▸ WORK REQUIRED: Reproduce every one of the records below, switching each occurrence of "counterclockwise" to "anticlockwise" and leaving all else unchanged.

▸ SOURCE MATERIAL:
◇ ◇ ◇ ◇ ◇

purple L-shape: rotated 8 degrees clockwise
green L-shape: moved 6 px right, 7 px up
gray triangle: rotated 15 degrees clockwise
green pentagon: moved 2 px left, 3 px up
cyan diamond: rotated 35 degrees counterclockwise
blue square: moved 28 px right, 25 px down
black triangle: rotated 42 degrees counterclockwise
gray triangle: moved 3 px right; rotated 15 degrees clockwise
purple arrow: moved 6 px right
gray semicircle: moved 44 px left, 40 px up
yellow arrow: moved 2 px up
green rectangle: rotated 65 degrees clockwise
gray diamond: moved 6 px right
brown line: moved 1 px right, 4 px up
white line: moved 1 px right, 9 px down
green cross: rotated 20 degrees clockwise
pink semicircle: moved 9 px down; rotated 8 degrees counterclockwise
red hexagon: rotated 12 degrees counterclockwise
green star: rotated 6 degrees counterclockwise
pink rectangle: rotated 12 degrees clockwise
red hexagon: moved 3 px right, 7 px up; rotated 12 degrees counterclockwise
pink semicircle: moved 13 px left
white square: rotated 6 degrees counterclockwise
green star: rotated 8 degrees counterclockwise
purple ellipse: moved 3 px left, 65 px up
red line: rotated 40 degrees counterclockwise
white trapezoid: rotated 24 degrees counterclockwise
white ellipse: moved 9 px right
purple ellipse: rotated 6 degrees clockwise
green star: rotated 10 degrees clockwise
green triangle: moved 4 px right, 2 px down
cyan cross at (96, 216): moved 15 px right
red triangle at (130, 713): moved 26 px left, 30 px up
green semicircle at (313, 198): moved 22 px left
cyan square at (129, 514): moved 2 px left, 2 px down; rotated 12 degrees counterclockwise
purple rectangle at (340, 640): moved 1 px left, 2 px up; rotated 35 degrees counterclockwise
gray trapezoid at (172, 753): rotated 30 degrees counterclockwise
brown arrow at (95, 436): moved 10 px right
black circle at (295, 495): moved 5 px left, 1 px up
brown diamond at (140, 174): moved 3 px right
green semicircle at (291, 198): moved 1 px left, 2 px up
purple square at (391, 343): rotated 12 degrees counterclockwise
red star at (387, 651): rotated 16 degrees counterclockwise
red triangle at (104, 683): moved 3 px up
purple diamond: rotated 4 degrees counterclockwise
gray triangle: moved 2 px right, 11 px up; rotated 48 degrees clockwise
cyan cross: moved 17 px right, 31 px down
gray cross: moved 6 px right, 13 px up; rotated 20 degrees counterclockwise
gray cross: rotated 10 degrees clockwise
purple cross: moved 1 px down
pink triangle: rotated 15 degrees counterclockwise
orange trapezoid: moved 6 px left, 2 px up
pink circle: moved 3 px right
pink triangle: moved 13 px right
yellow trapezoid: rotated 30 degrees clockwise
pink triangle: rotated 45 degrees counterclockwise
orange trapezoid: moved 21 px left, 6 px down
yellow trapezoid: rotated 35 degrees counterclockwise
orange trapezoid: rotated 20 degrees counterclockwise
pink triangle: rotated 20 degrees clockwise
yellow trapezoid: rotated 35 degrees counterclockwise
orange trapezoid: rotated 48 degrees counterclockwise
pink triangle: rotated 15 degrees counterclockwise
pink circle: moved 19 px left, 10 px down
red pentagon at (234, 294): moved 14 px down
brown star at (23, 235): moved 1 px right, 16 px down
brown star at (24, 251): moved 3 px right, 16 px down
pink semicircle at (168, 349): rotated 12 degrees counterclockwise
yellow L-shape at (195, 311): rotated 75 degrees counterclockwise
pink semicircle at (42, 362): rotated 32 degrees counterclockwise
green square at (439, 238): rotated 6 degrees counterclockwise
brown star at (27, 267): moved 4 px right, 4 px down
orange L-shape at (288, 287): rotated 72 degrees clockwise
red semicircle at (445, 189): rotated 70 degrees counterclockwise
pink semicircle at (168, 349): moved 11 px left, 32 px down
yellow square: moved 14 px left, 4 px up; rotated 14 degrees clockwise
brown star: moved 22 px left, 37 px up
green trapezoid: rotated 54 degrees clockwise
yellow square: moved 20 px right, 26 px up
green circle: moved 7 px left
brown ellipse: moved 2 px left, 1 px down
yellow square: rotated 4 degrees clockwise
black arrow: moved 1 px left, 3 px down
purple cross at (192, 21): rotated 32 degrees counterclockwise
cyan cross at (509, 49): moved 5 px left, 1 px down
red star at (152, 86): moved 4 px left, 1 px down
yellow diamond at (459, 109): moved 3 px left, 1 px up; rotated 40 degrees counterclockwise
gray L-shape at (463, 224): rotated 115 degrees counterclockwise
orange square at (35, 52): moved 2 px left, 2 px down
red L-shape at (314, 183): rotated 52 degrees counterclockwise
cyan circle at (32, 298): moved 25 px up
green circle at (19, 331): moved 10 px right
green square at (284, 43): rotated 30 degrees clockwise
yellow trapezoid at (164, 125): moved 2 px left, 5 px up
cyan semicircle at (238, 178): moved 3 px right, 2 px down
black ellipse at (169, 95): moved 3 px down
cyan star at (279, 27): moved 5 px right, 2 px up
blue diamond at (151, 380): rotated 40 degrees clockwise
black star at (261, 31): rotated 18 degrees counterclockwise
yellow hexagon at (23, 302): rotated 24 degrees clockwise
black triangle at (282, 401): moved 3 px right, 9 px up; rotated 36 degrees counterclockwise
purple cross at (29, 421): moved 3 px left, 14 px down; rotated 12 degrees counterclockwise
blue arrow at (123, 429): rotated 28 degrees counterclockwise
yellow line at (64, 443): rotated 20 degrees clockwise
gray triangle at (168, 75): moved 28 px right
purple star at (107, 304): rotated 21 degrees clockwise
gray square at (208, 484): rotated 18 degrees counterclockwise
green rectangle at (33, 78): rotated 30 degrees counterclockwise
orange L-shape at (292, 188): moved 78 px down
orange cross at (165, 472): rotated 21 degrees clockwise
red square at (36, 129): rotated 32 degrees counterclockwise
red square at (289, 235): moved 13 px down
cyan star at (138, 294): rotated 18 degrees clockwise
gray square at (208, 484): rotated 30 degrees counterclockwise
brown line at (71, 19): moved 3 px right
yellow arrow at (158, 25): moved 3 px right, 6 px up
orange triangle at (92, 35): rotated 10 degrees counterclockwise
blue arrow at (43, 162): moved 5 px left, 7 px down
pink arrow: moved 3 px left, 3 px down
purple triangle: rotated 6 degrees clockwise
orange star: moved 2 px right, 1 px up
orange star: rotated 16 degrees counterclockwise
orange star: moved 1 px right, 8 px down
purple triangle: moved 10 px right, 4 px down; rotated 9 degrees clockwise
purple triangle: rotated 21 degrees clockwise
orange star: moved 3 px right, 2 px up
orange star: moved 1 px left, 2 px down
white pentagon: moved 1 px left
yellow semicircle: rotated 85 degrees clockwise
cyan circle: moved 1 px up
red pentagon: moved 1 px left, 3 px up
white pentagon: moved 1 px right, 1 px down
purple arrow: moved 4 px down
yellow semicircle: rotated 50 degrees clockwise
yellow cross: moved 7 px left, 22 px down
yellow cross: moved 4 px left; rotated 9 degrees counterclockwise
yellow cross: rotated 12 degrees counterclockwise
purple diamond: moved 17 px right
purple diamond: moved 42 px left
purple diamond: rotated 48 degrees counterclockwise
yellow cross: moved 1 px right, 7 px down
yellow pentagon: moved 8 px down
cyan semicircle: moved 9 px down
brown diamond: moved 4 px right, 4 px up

◇ ◇ ◇ ◇ ◇

▸ ANSWER TO THE EXERCISE:
purple L-shape: rotated 8 degrees clockwise
green L-shape: moved 6 px right, 7 px up
gray triangle: rotated 15 degrees clockwise
green pentagon: moved 2 px left, 3 px up
cyan diamond: rotated 35 degrees anticlockwise
blue square: moved 28 px right, 25 px down
black triangle: rotated 42 degrees anticlockwise
gray triangle: moved 3 px right; rotated 15 degrees clockwise
purple arrow: moved 6 px right
gray semicircle: moved 44 px left, 40 px up
yellow arrow: moved 2 px up
green rectangle: rotated 65 degrees clockwise
gray diamond: moved 6 px right
brown line: moved 1 px right, 4 px up
white line: moved 1 px right, 9 px down
green cross: rotated 20 degrees clockwise
pink semicircle: moved 9 px down; rotated 8 degrees anticlockwise
red hexagon: rotated 12 degrees anticlockwise
green star: rotated 6 degrees anticlockwise
pink rectangle: rotated 12 degrees clockwise
red hexagon: moved 3 px right, 7 px up; rotated 12 degrees anticlockwise
pink semicircle: moved 13 px left
white square: rotated 6 degrees anticlockwise
green star: rotated 8 degrees anticlockwise
purple ellipse: moved 3 px left, 65 px up
red line: rotated 40 degrees anticlockwise
white trapezoid: rotated 24 degrees anticlockwise
white ellipse: moved 9 px right
purple ellipse: rotated 6 degrees clockwise
green star: rotated 10 degrees clockwise
green triangle: moved 4 px right, 2 px down
cyan cross at (96, 216): moved 15 px right
red triangle at (130, 713): moved 26 px left, 30 px up
green semicircle at (313, 198): moved 22 px left
cyan square at (129, 514): moved 2 px left, 2 px down; rotated 12 degrees anticlockwise
purple rectangle at (340, 640): moved 1 px left, 2 px up; rotated 35 degrees anticlockwise
gray trapezoid at (172, 753): rotated 30 degrees anticlockwise
brown arrow at (95, 436): moved 10 px right
black circle at (295, 495): moved 5 px left, 1 px up
brown diamond at (140, 174): moved 3 px right
green semicircle at (291, 198): moved 1 px left, 2 px up
purple square at (391, 343): rotated 12 degrees anticlockwise
red star at (387, 651): rotated 16 degrees anticlockwise
red triangle at (104, 683): moved 3 px up
purple diamond: rotated 4 degrees anticlockwise
gray triangle: moved 2 px right, 11 px up; rotated 48 degrees clockwise
cyan cross: moved 17 px right, 31 px down
gray cross: moved 6 px right, 13 px up; rotated 20 degrees anticlockwise
gray cross: rotated 10 degrees clockwise
purple cross: moved 1 px down
pink triangle: rotated 15 degrees anticlockwise
orange trapezoid: moved 6 px left, 2 px up
pink circle: moved 3 px right
pink triangle: moved 13 px right
yellow trapezoid: rotated 30 degrees clockwise
pink triangle: rotated 45 degrees anticlockwise
orange trapezoid: moved 21 px left, 6 px down
yellow trapezoid: rotated 35 degrees anticlockwise
orange trapezoid: rotated 20 degrees anticlockwise
pink triangle: rotated 20 degrees clockwise
yellow trapezoid: rotated 35 degrees anticlockwise
orange trapezoid: rotated 48 degrees anticlockwise
pink triangle: rotated 15 degrees anticlockwise
pink circle: moved 19 px left, 10 px down
red pentagon at (234, 294): moved 14 px down
brown star at (23, 235): moved 1 px right, 16 px down
brown star at (24, 251): moved 3 px right, 16 px down
pink semicircle at (168, 349): rotated 12 degrees anticlockwise
yellow L-shape at (195, 311): rotated 75 degrees anticlockwise
pink semicircle at (42, 362): rotated 32 degrees anticlockwise
green square at (439, 238): rotated 6 degrees anticlockwise
brown star at (27, 267): moved 4 px right, 4 px down
orange L-shape at (288, 287): rotated 72 degrees clockwise
red semicircle at (445, 189): rotated 70 degrees anticlockwise
pink semicircle at (168, 349): moved 11 px left, 32 px down
yellow square: moved 14 px left, 4 px up; rotated 14 degrees clockwise
brown star: moved 22 px left, 37 px up
green trapezoid: rotated 54 degrees clockwise
yellow square: moved 20 px right, 26 px up
green circle: moved 7 px left
brown ellipse: moved 2 px left, 1 px down
yellow square: rotated 4 degrees clockwise
black arrow: moved 1 px left, 3 px down
purple cross at (192, 21): rotated 32 degrees anticlockwise
cyan cross at (509, 49): moved 5 px left, 1 px down
red star at (152, 86): moved 4 px left, 1 px down
yellow diamond at (459, 109): moved 3 px left, 1 px up; rotated 40 degrees anticlockwise
gray L-shape at (463, 224): rotated 115 degrees anticlockwise
orange square at (35, 52): moved 2 px left, 2 px down
red L-shape at (314, 183): rotated 52 degrees anticlockwise
cyan circle at (32, 298): moved 25 px up
green circle at (19, 331): moved 10 px right
green square at (284, 43): rotated 30 degrees clockwise
yellow trapezoid at (164, 125): moved 2 px left, 5 px up
cyan semicircle at (238, 178): moved 3 px right, 2 px down
black ellipse at (169, 95): moved 3 px down
cyan star at (279, 27): moved 5 px right, 2 px up
blue diamond at (151, 380): rotated 40 degrees clockwise
black star at (261, 31): rotated 18 degrees anticlockwise
yellow hexagon at (23, 302): rotated 24 degrees clockwise
black triangle at (282, 401): moved 3 px right, 9 px up; rotated 36 degrees anticlockwise
purple cross at (29, 421): moved 3 px left, 14 px down; rotated 12 degrees anticlockwise
blue arrow at (123, 429): rotated 28 degrees anticlockwise
yellow line at (64, 443): rotated 20 degrees clockwise
gray triangle at (168, 75): moved 28 px right
purple star at (107, 304): rotated 21 degrees clockwise
gray square at (208, 484): rotated 18 degrees anticlockwise
green rectangle at (33, 78): rotated 30 degrees anticlockwise
orange L-shape at (292, 188): moved 78 px down
orange cross at (165, 472): rotated 21 degrees clockwise
red square at (36, 129): rotated 32 degrees anticlockwise
red square at (289, 235): moved 13 px down
cyan star at (138, 294): rotated 18 degrees clockwise
gray square at (208, 484): rotated 30 degrees anticlockwise
brown line at (71, 19): moved 3 px right
yellow arrow at (158, 25): moved 3 px right, 6 px up
orange triangle at (92, 35): rotated 10 degrees anticlockwise
blue arrow at (43, 162): moved 5 px left, 7 px down
pink arrow: moved 3 px left, 3 px down
purple triangle: rotated 6 degrees clockwise
orange star: moved 2 px right, 1 px up
orange star: rotated 16 degrees anticlockwise
orange star: moved 1 px right, 8 px down
purple triangle: moved 10 px right, 4 px down; rotated 9 degrees clockwise
purple triangle: rotated 21 degrees clockwise
orange star: moved 3 px right, 2 px up
orange star: moved 1 px left, 2 px down
white pentagon: moved 1 px left
yellow semicircle: rotated 85 degrees clockwise
cyan circle: moved 1 px up
red pentagon: moved 1 px left, 3 px up
white pentagon: moved 1 px right, 1 px down
purple arrow: moved 4 px down
yellow semicircle: rotated 50 degrees clockwise
yellow cross: moved 7 px left, 22 px down
yellow cross: moved 4 px left; rotated 9 degrees anticlockwise
yellow cross: rotated 12 degrees anticlockwise
purple diamond: moved 17 px right
purple diamond: moved 42 px left
purple diamond: rotated 48 degrees anticlockwise
yellow cross: moved 1 px right, 7 px down
yellow pentagon: moved 8 px down
cyan semicircle: moved 9 px down
brown diamond: moved 4 px right, 4 px up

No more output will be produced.